## WHAT TO WORK ON
Which lines of the entries below run from the one holding "R16: 51k (DIS2, VDD) -> 3.3k (DIS2, VDD)" to the one holding "U1 pin TRIG: PULSE2 -> THR", inclusive? Set down exactly those lines and no others.

## RAW DATA
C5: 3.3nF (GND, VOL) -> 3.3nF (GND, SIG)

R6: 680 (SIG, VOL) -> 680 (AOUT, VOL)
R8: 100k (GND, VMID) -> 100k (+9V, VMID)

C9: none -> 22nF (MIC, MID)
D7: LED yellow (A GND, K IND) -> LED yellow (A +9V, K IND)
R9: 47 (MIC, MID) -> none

==

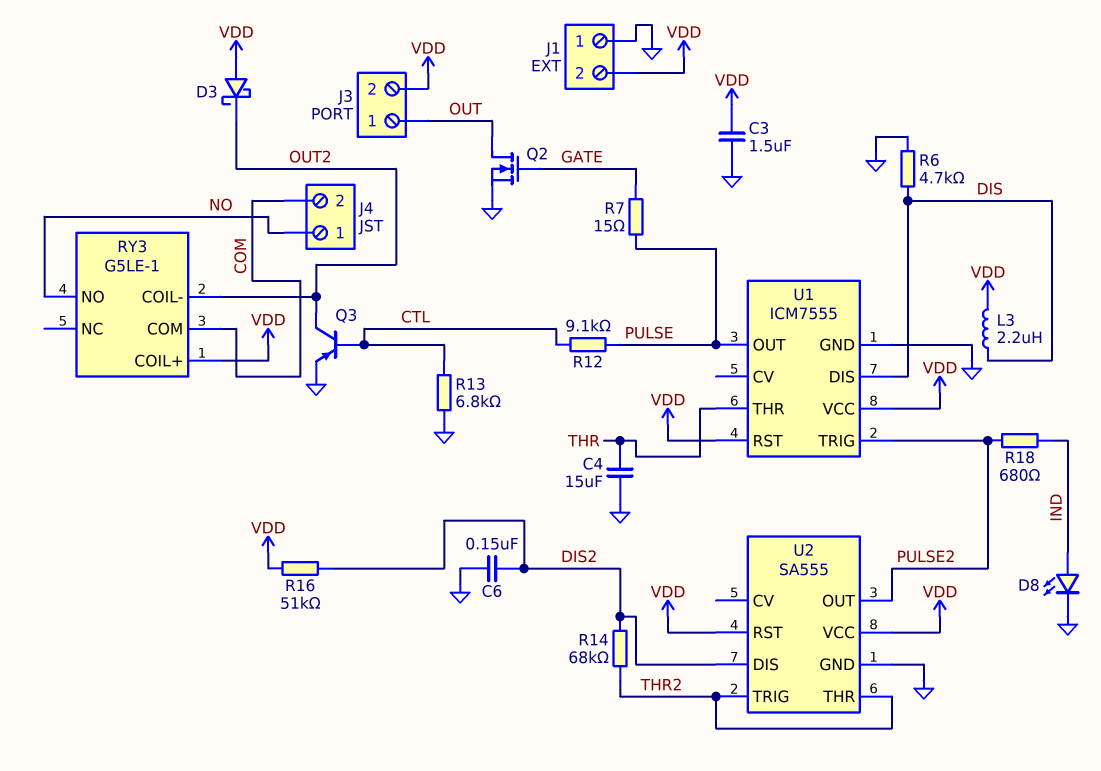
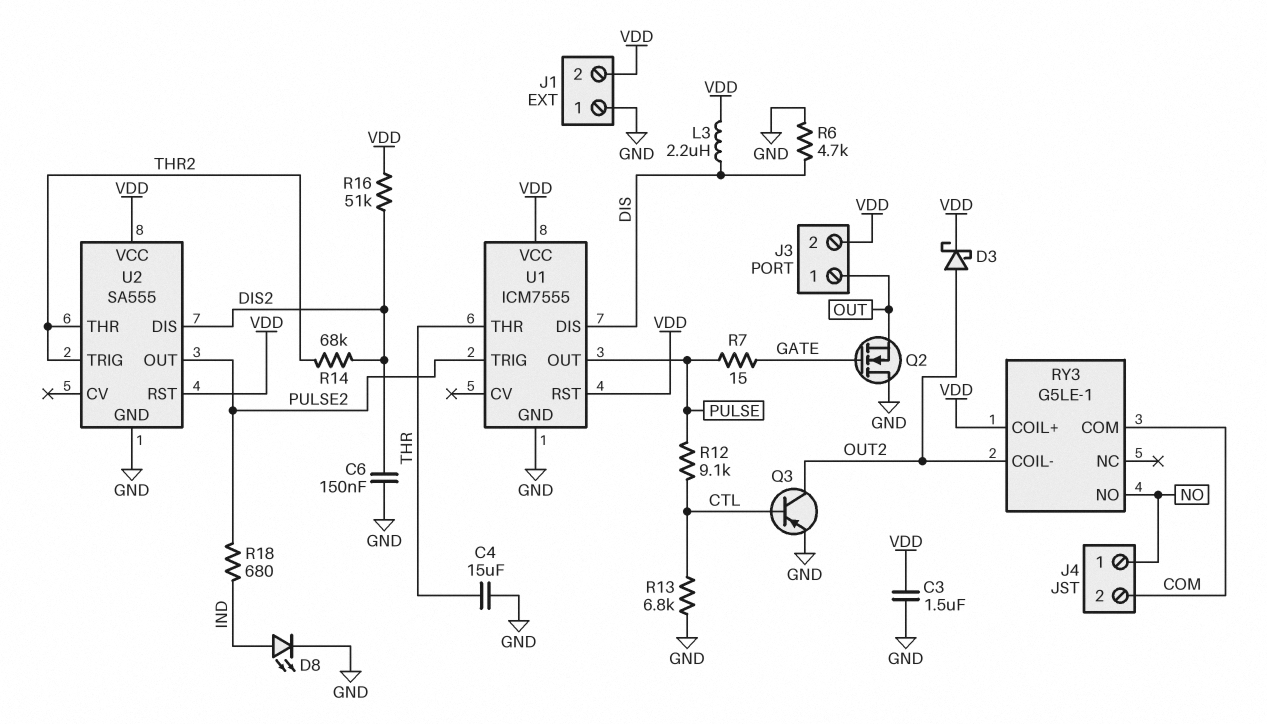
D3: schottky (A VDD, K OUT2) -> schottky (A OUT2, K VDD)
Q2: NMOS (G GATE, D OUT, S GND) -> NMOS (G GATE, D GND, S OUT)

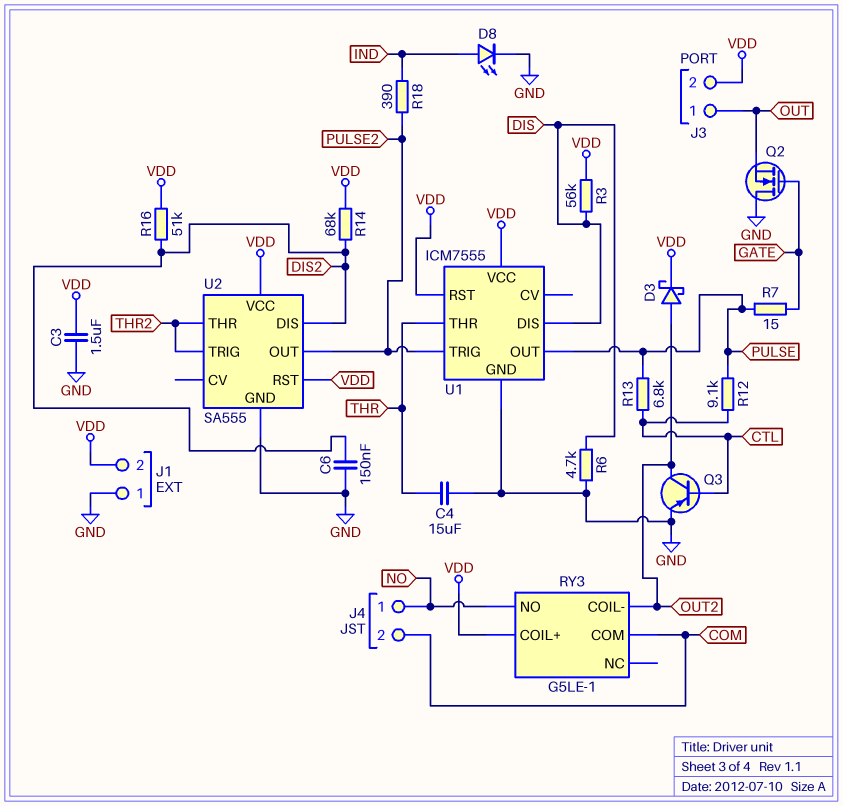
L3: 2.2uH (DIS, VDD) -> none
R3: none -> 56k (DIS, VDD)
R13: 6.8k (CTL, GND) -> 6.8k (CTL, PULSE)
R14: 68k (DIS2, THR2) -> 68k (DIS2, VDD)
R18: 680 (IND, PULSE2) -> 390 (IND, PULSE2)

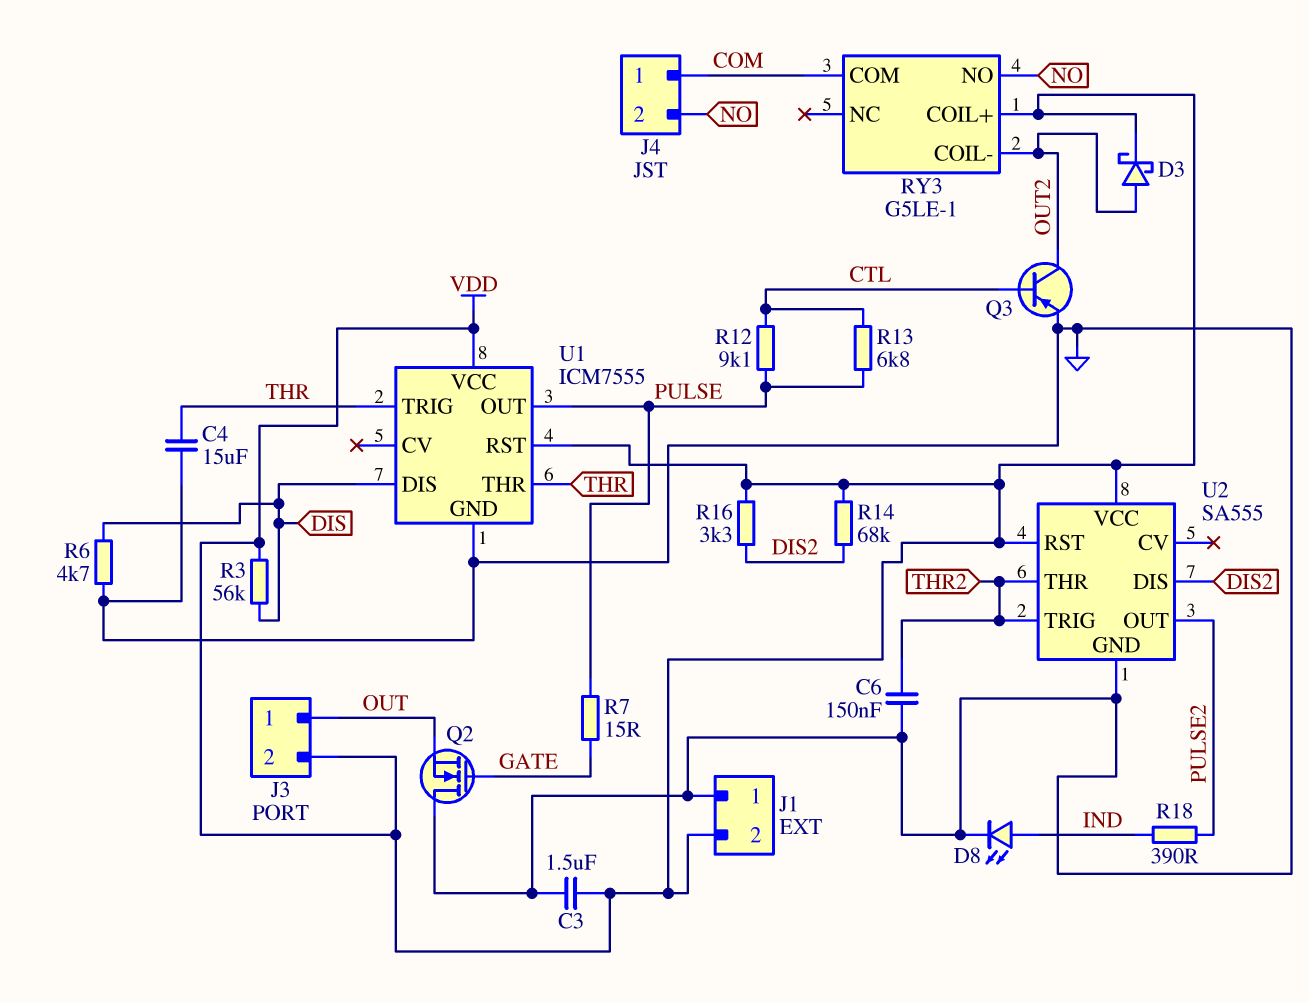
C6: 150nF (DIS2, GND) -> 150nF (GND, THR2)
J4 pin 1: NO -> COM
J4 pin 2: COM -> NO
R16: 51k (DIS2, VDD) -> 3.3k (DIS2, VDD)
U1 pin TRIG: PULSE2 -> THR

## EXERCISE ANSWER
R16: 51k (DIS2, VDD) -> 3.3k (DIS2, VDD)
U1 pin TRIG: PULSE2 -> THR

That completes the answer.